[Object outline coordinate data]
>>>>>
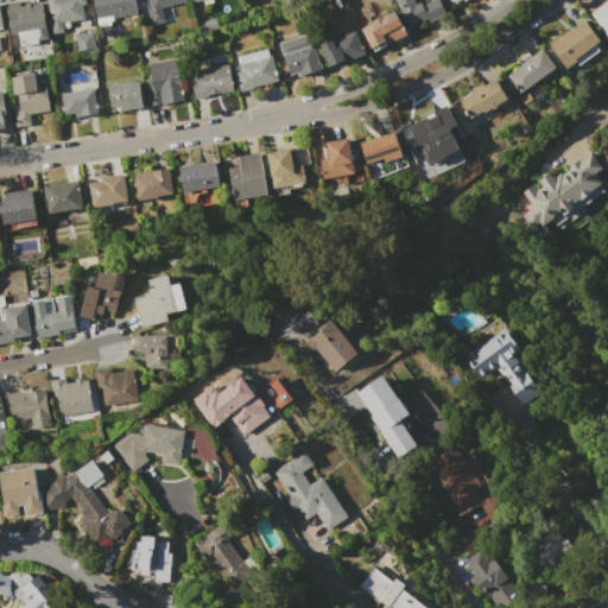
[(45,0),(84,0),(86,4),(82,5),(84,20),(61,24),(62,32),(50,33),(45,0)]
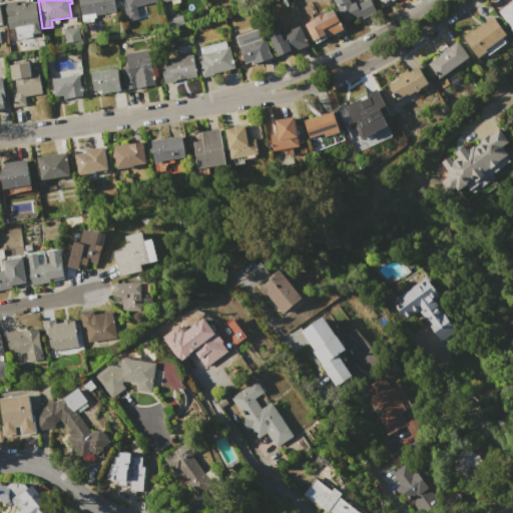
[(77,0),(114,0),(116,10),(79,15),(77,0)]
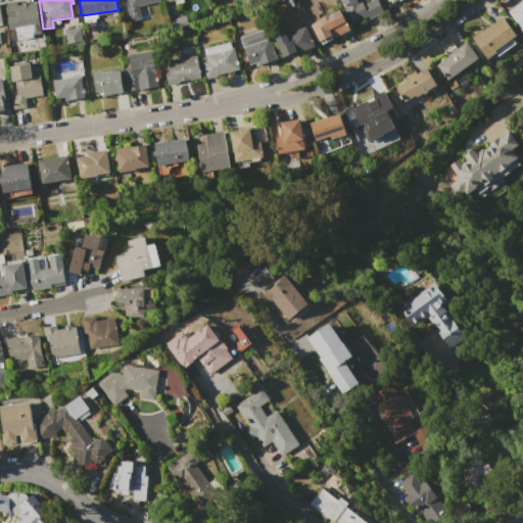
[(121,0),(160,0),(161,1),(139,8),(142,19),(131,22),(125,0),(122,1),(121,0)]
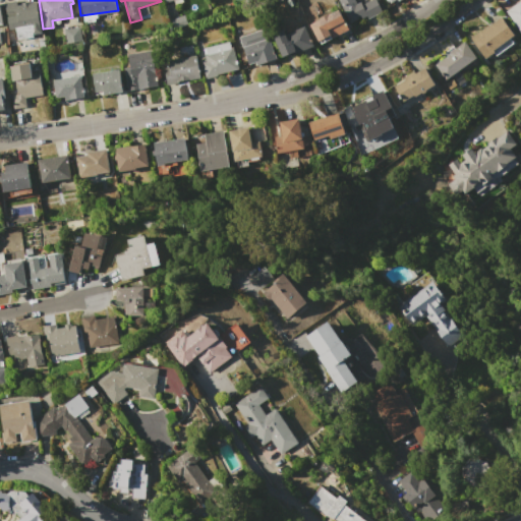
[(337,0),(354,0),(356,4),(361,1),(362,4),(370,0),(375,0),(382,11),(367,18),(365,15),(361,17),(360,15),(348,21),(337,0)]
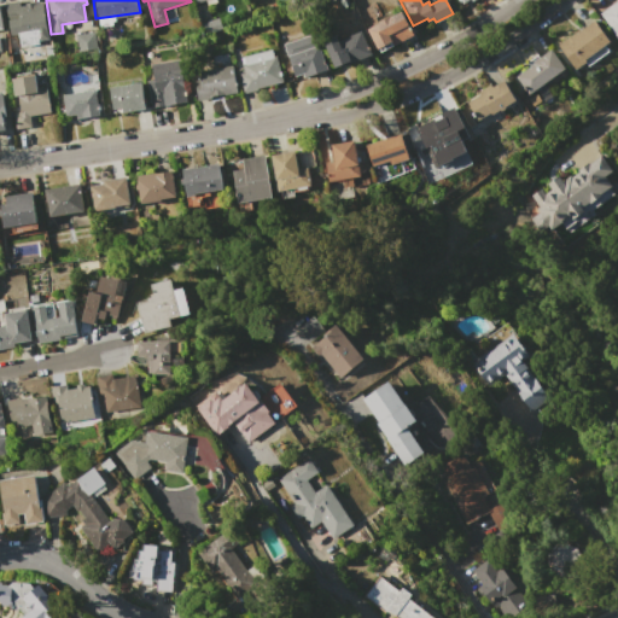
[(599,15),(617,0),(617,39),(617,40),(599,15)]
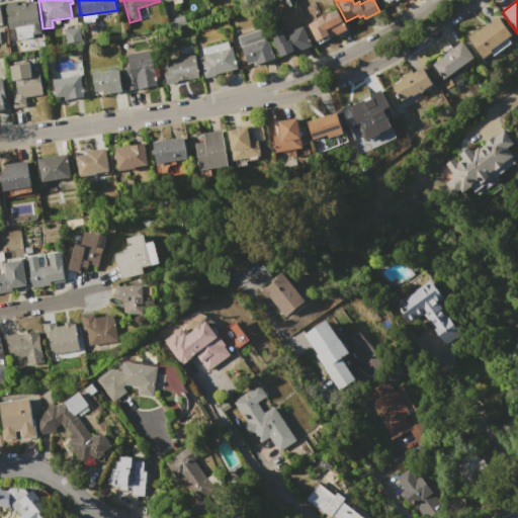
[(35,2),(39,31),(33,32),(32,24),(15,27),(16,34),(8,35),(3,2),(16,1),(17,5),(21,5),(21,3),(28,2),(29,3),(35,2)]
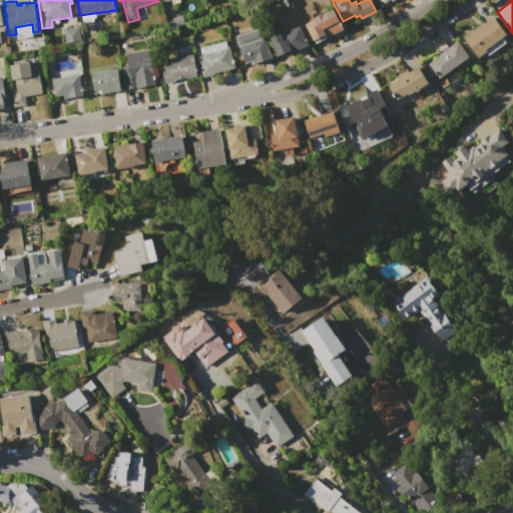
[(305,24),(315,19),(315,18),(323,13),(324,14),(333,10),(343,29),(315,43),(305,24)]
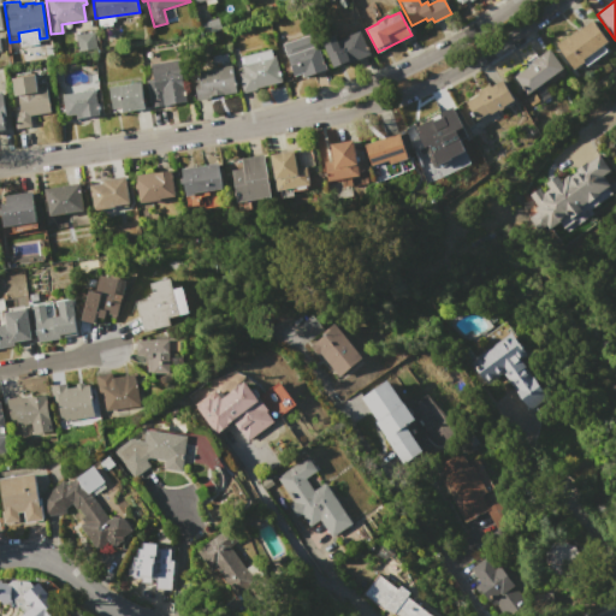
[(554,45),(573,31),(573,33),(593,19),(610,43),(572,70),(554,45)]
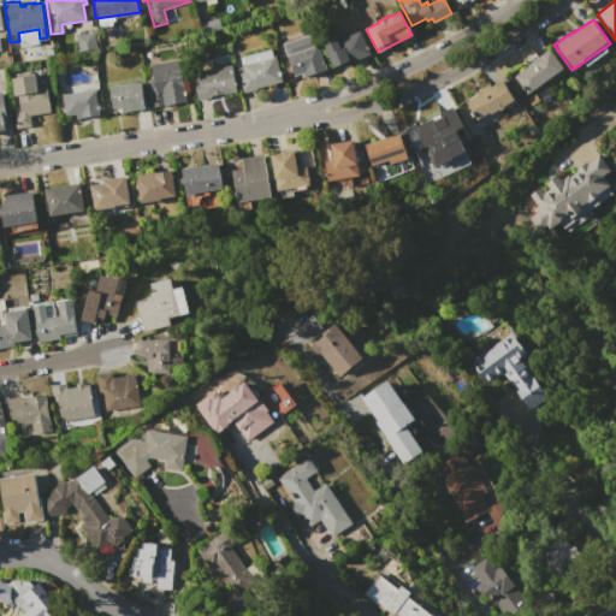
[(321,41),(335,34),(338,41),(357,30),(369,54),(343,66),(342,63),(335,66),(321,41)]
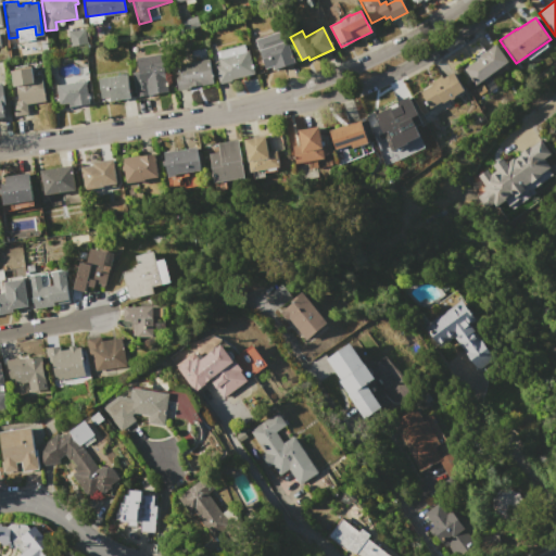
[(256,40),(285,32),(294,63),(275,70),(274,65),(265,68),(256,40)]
<<<<<
- _Task objective_: Line by line, write out the records above exactly, skipping the pictures.

- _Result for this exercise_:
[(45,0),(84,0),(86,4),(82,5),(84,20),(61,24),(62,32),(50,33),(45,0)]
[(77,0),(114,0),(116,10),(79,15),(77,0)]
[(121,0),(160,0),(161,1),(139,8),(142,19),(131,22),(125,0),(122,1),(121,0)]
[(337,0),(354,0),(356,4),(361,1),(362,4),(370,0),(375,0),(382,11),(367,18),(365,15),(361,17),(360,15),(348,21),(337,0)]
[(599,15),(617,0),(617,39),(617,40),(599,15)]
[(35,2),(39,31),(33,32),(32,24),(15,27),(16,34),(8,35),(3,2),(16,1),(17,5),(21,5),(21,3),(28,2),(29,3),(35,2)]
[(305,24),(315,19),(315,18),(323,13),(324,14),(333,10),(343,29),(315,43),(305,24)]
[(554,45),(573,31),(573,33),(593,19),(610,43),(572,70),(554,45)]
[(321,41),(335,34),(338,41),(357,30),(369,54),(343,66),(342,63),(335,66),(321,41)]
[(256,40),(285,32),(294,63),(275,70),(274,65),(265,68),(256,40)]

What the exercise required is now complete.